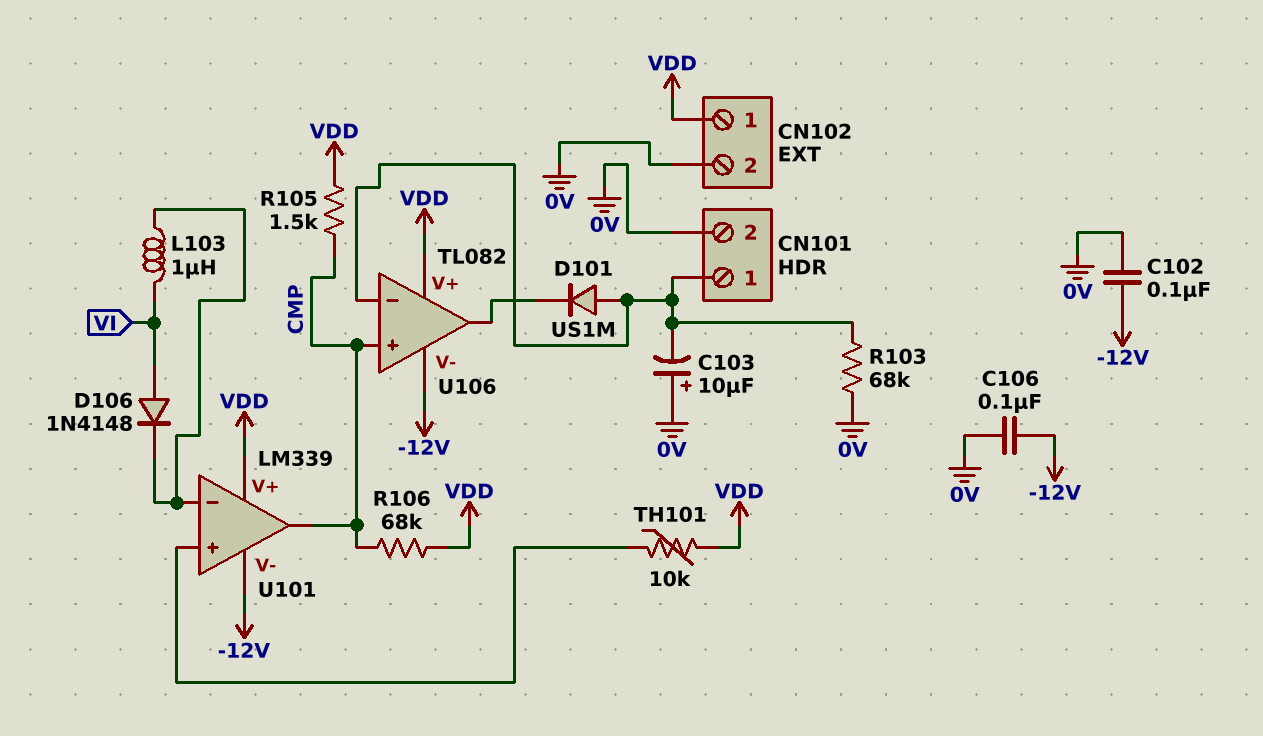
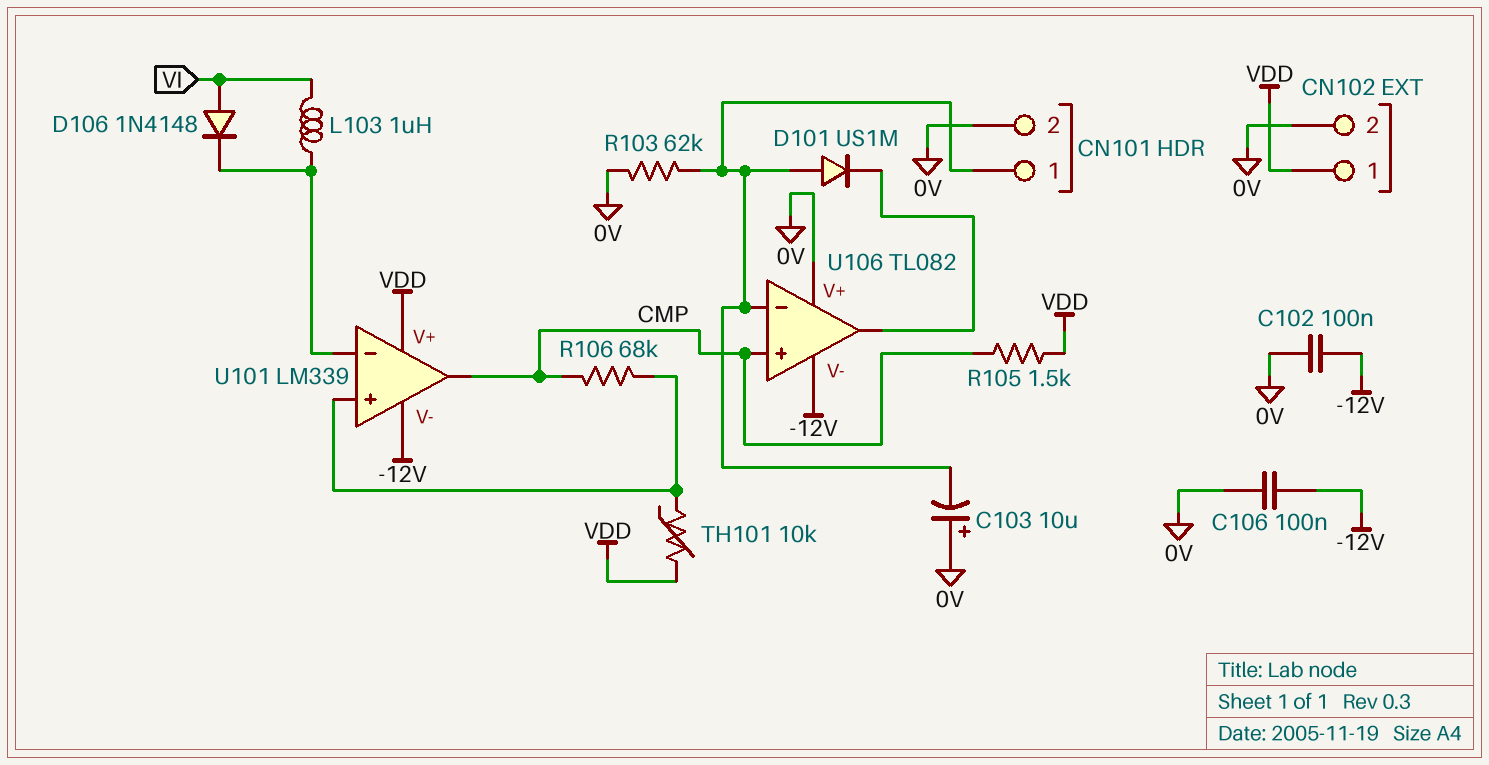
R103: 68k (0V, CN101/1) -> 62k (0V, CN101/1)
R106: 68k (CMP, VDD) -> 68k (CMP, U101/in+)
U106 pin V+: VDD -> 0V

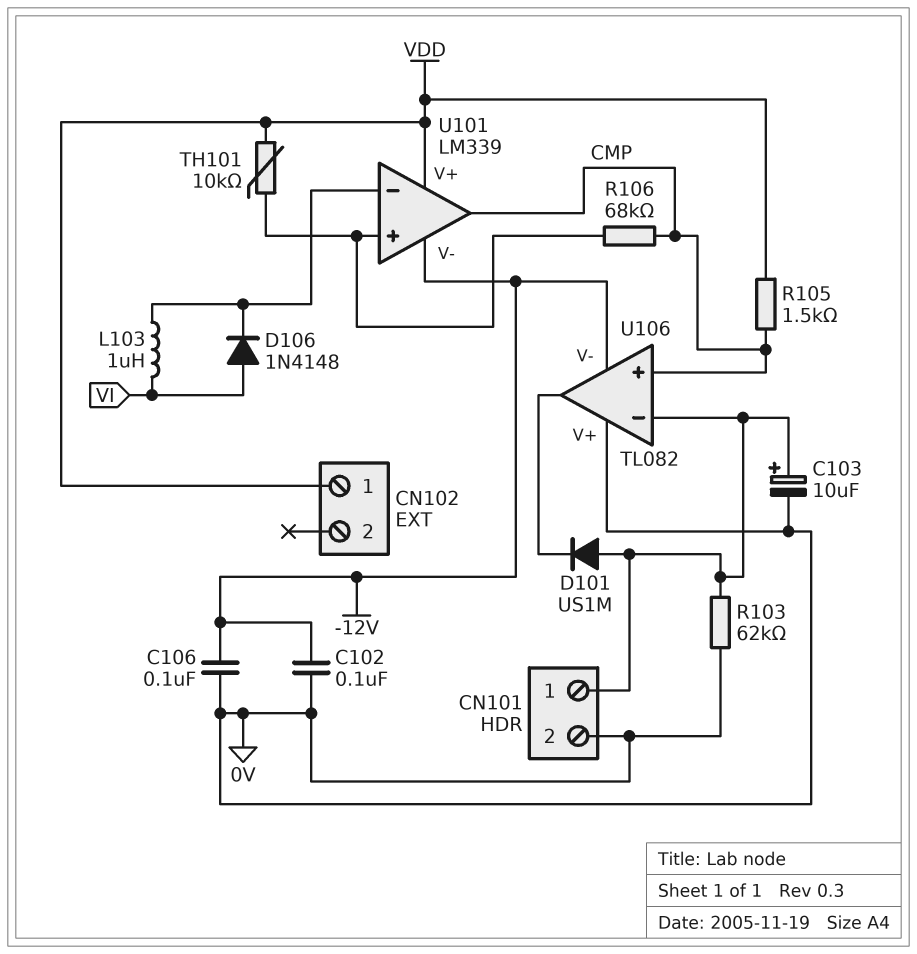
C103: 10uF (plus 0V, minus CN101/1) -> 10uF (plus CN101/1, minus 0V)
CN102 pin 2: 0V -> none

_ _ _ _

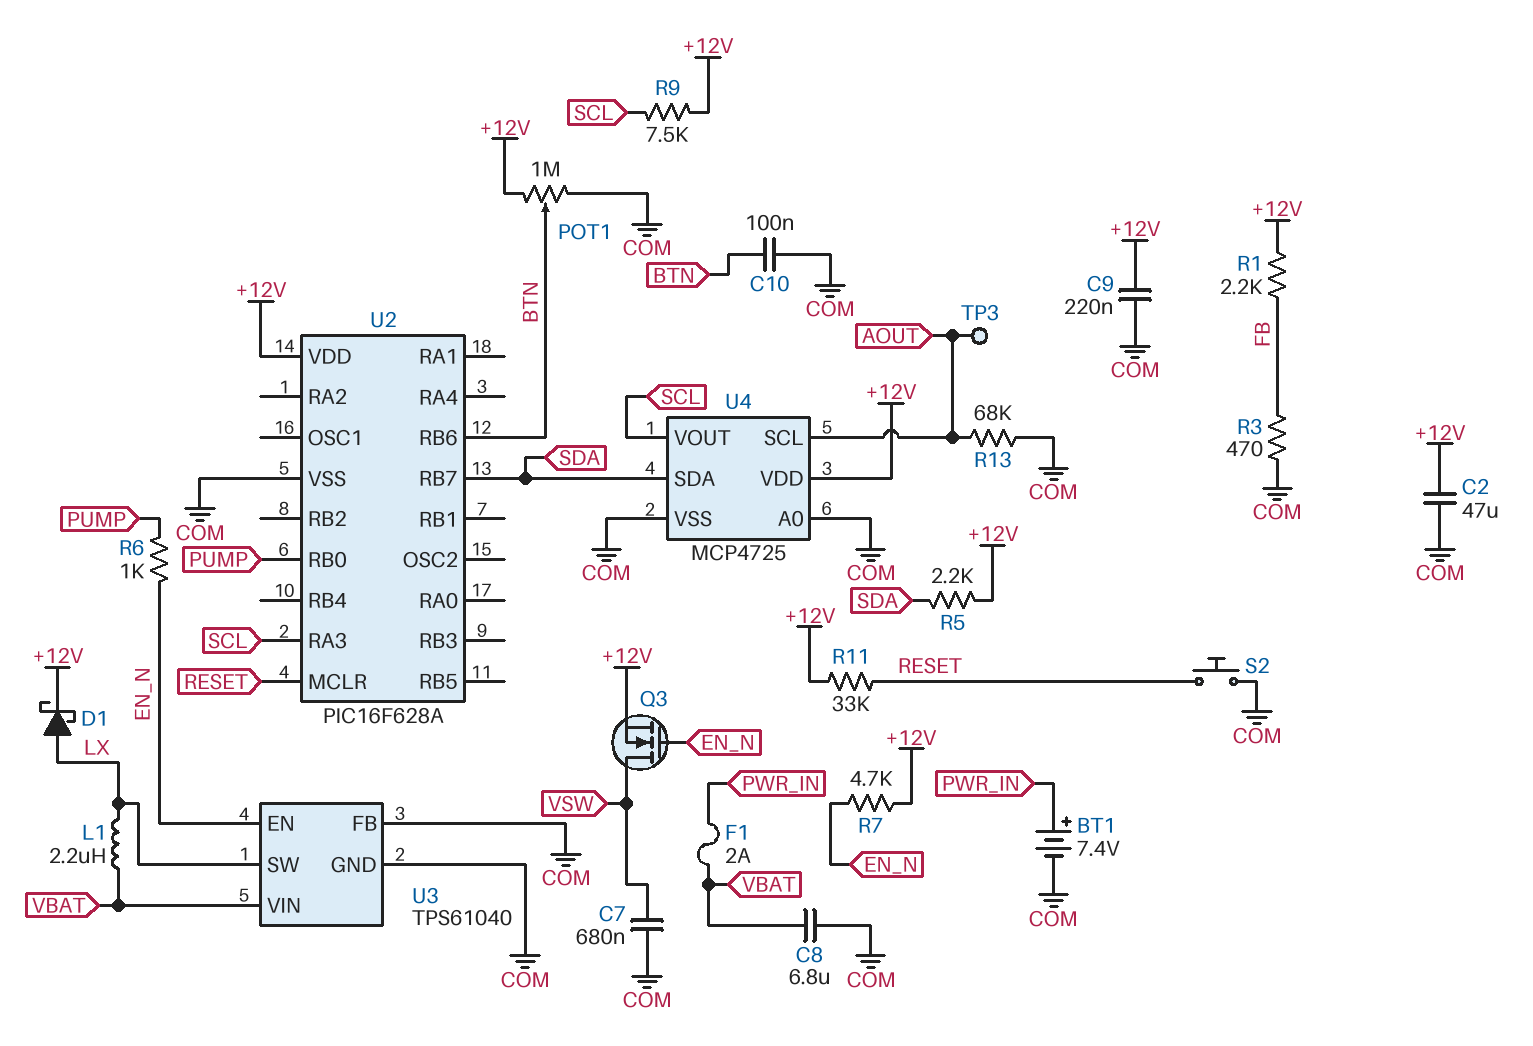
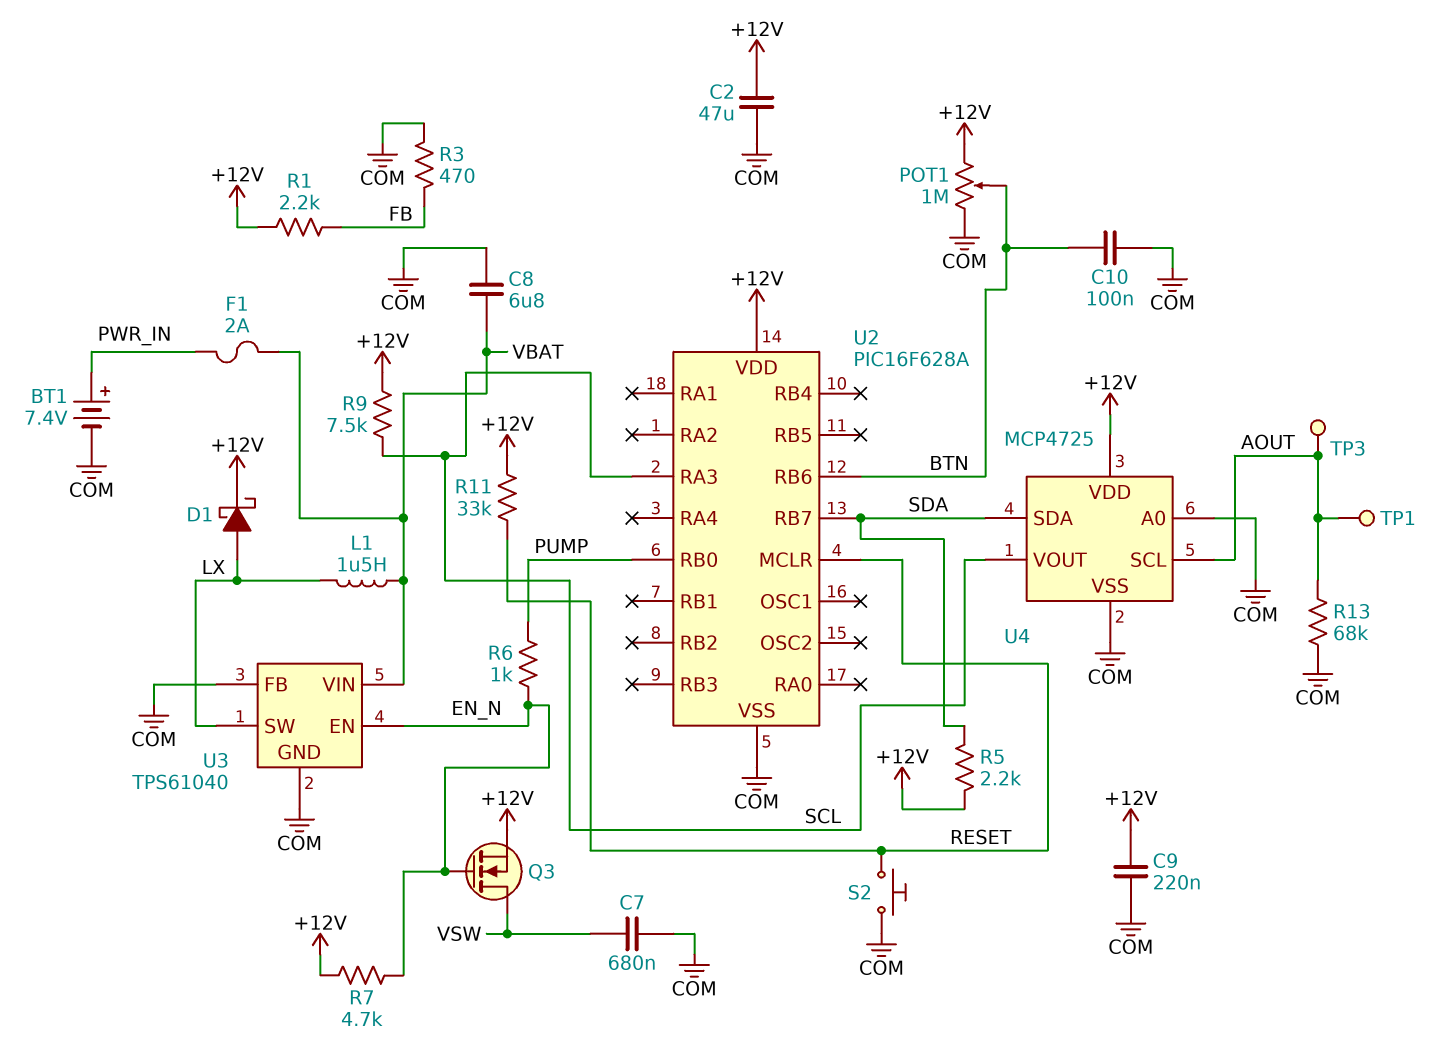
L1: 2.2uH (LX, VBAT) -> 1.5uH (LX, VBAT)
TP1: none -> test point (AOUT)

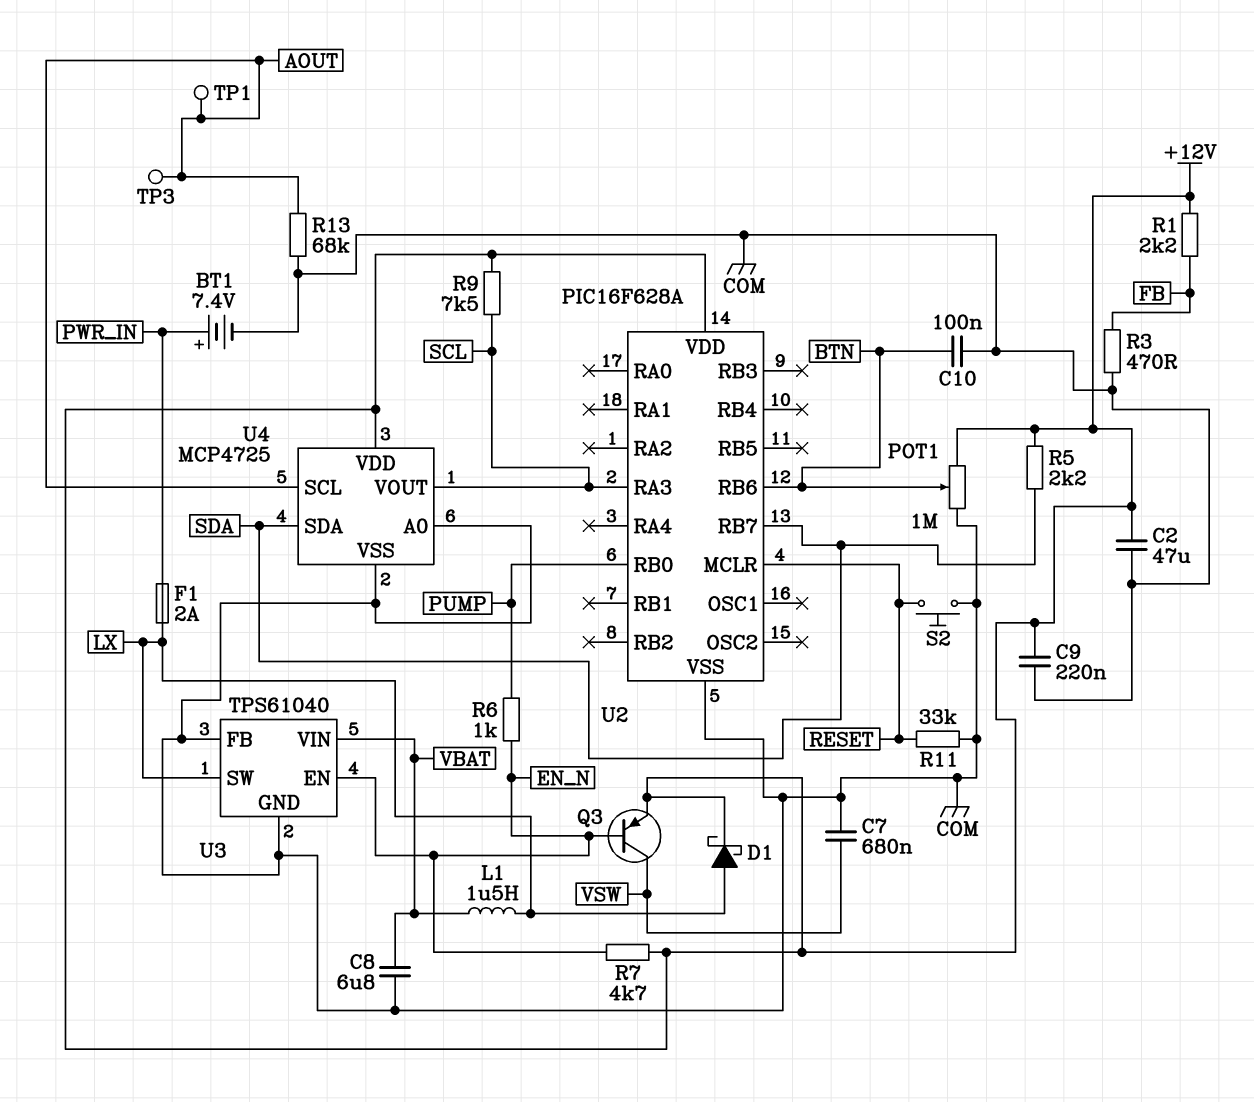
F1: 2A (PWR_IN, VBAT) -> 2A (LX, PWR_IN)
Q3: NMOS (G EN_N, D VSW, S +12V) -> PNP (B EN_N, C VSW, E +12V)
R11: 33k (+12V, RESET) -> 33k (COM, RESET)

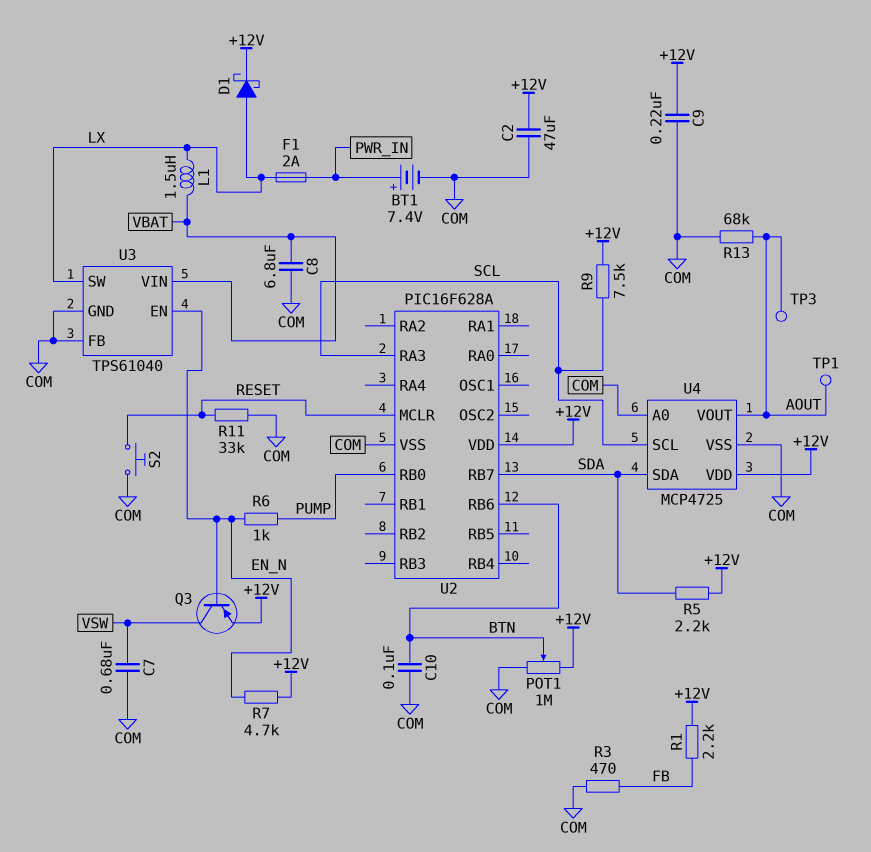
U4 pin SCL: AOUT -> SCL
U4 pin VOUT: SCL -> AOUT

_ _ _ _

- Exercise objective
Return only the part above that opens with the line containing "U106 pin V+: VDD -> 0V" and closes with the line containing "CN102 pin 2: 0V -> none", exactly and with both ends, skipping the pictures.

- Output for this exercise
U106 pin V+: VDD -> 0V

C103: 10uF (plus 0V, minus CN101/1) -> 10uF (plus CN101/1, minus 0V)
CN102 pin 2: 0V -> none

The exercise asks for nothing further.